**Task instructions:** Your answer must consist of the lines running from the one that holds "(235, 417) = (582, 733): yellow" to the end of the data, copied exactly.

**Provided records:**
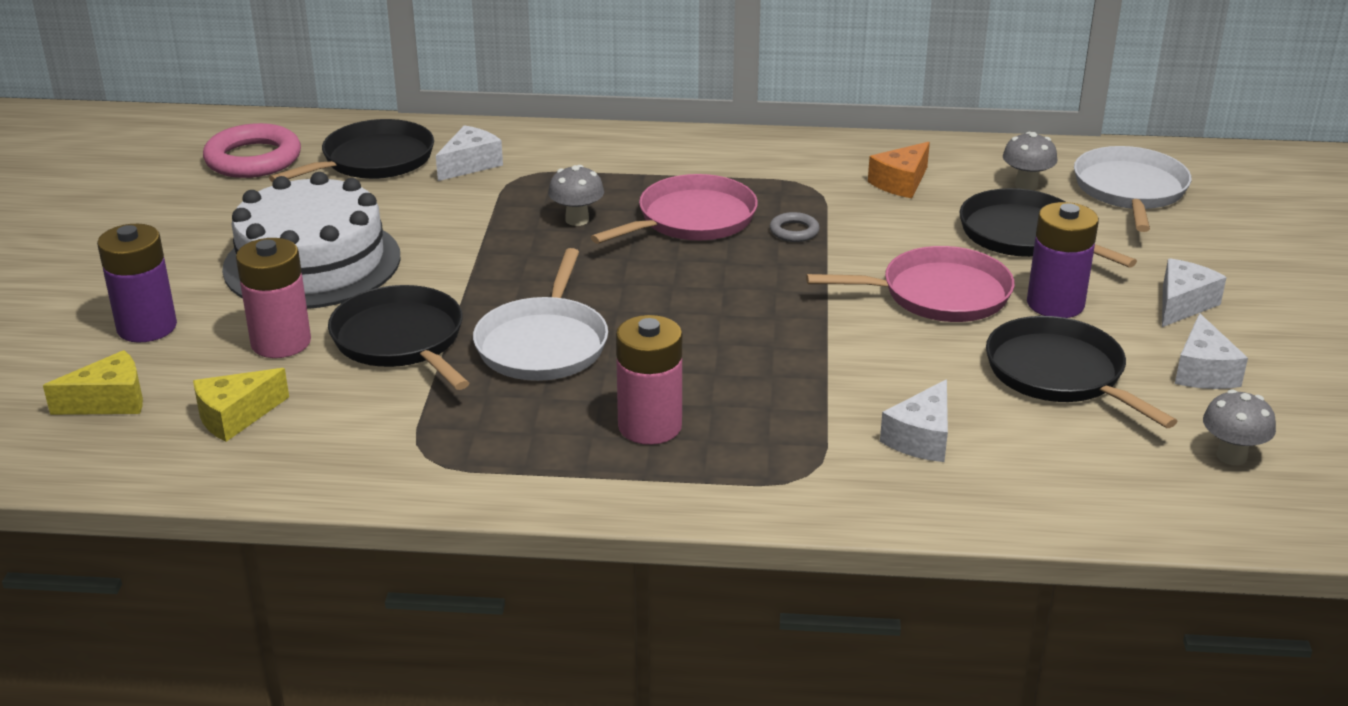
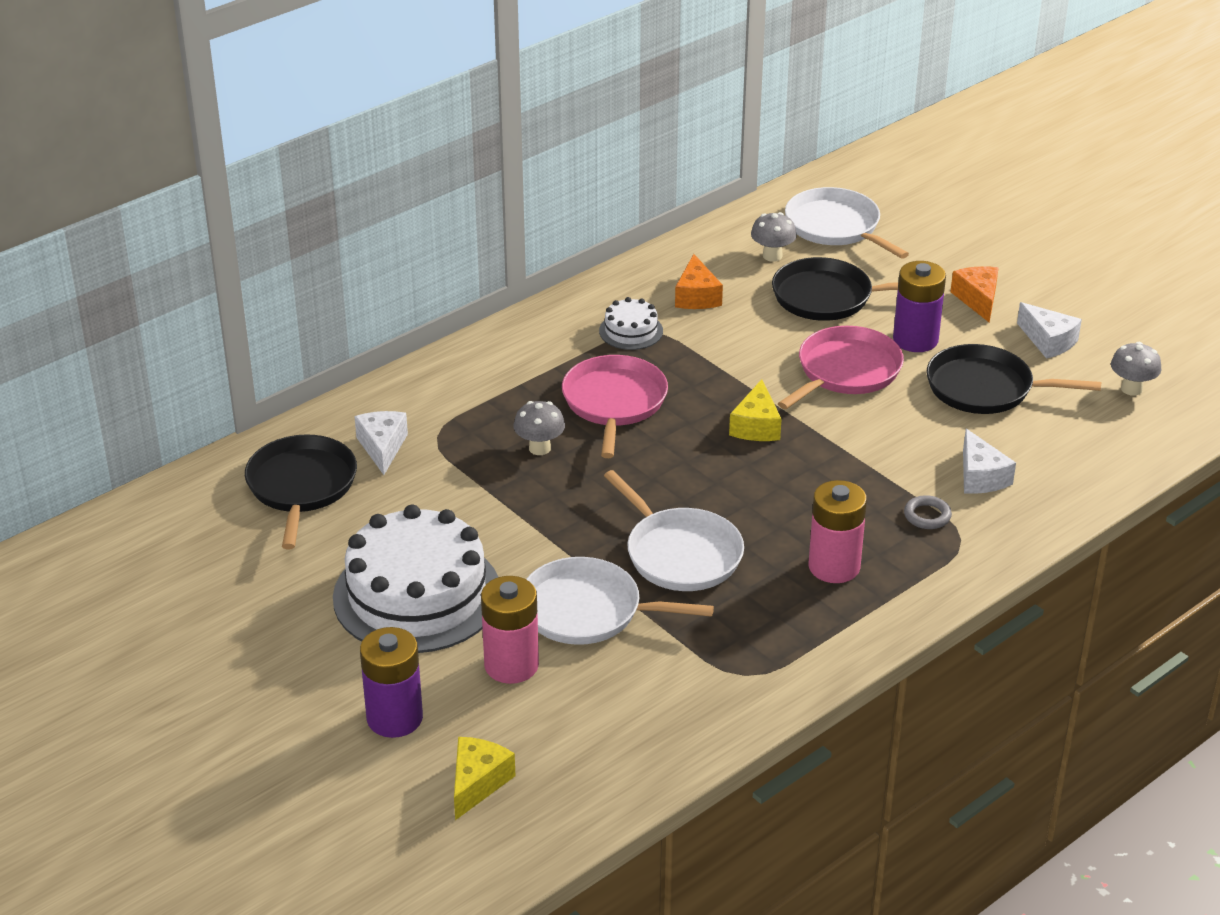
camera: 45 degrees left, 5 degrees up
(235, 417) = (582, 733): yellow cheese -> yellow cheese (756, 426)
(253, 159) = (200, 541): pink ring -> none
(401, 340) = (588, 610): black pan -> white pan
(794, 231) = (692, 374): grey ring -> grey ring (927, 516)
(798, 180) = (631, 331): none -> white cake
(1182, 304) = (977, 299): white cheese -> orange cheese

**Expected answer:**
(235, 417) = (582, 733): yellow cheese -> yellow cheese (756, 426)
(253, 159) = (200, 541): pink ring -> none
(401, 340) = (588, 610): black pan -> white pan
(794, 231) = (692, 374): grey ring -> grey ring (927, 516)
(798, 180) = (631, 331): none -> white cake
(1182, 304) = (977, 299): white cheese -> orange cheese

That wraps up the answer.